Your assignment
Each line of the listing must be transcribed exactly, except for the images, which should be excluded.

# # # #

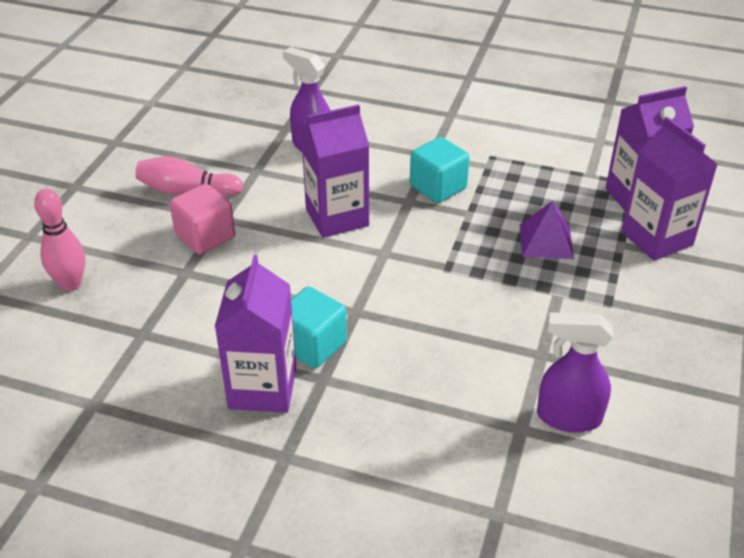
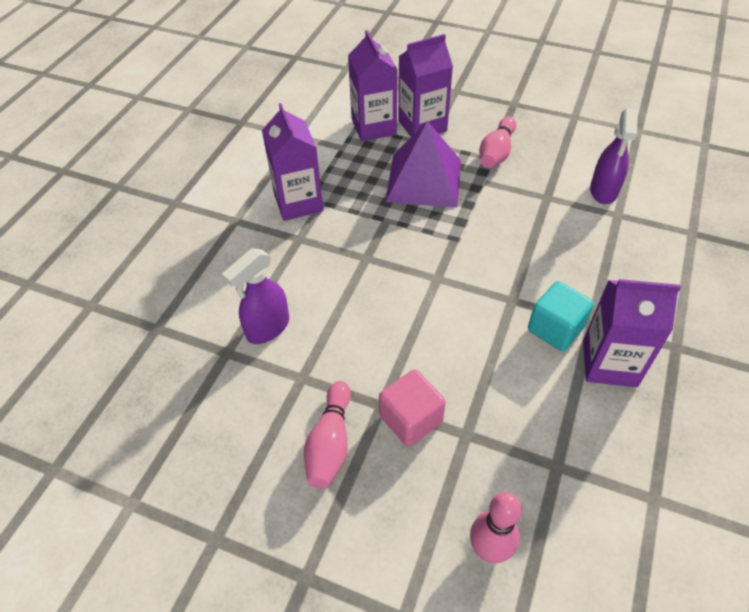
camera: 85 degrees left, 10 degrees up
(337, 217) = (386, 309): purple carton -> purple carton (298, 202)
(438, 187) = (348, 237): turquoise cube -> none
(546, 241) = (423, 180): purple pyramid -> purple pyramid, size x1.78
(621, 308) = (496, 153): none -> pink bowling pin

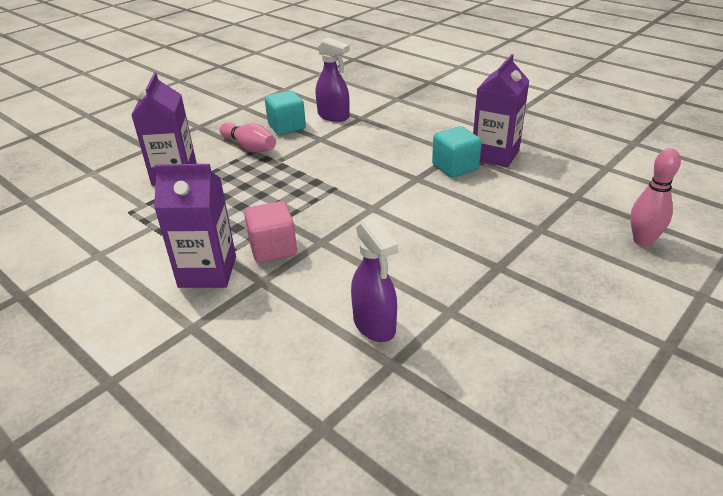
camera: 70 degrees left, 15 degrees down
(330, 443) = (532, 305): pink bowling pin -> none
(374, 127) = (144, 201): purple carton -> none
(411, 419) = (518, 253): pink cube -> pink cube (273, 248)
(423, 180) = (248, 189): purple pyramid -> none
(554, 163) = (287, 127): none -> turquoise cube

# # # #

Result of the exercise
camera: 85 degrees left, 10 degrees up
(337, 217) = (386, 309): purple carton -> purple carton (298, 202)
(438, 187) = (348, 237): turquoise cube -> none
(546, 241) = (423, 180): purple pyramid -> purple pyramid, size x1.78
(621, 308) = (496, 153): none -> pink bowling pin

camera: 70 degrees left, 15 degrees down
(330, 443) = (532, 305): pink bowling pin -> none
(374, 127) = (144, 201): purple carton -> none
(411, 419) = (518, 253): pink cube -> pink cube (273, 248)
(423, 180) = (248, 189): purple pyramid -> none
(554, 163) = (287, 127): none -> turquoise cube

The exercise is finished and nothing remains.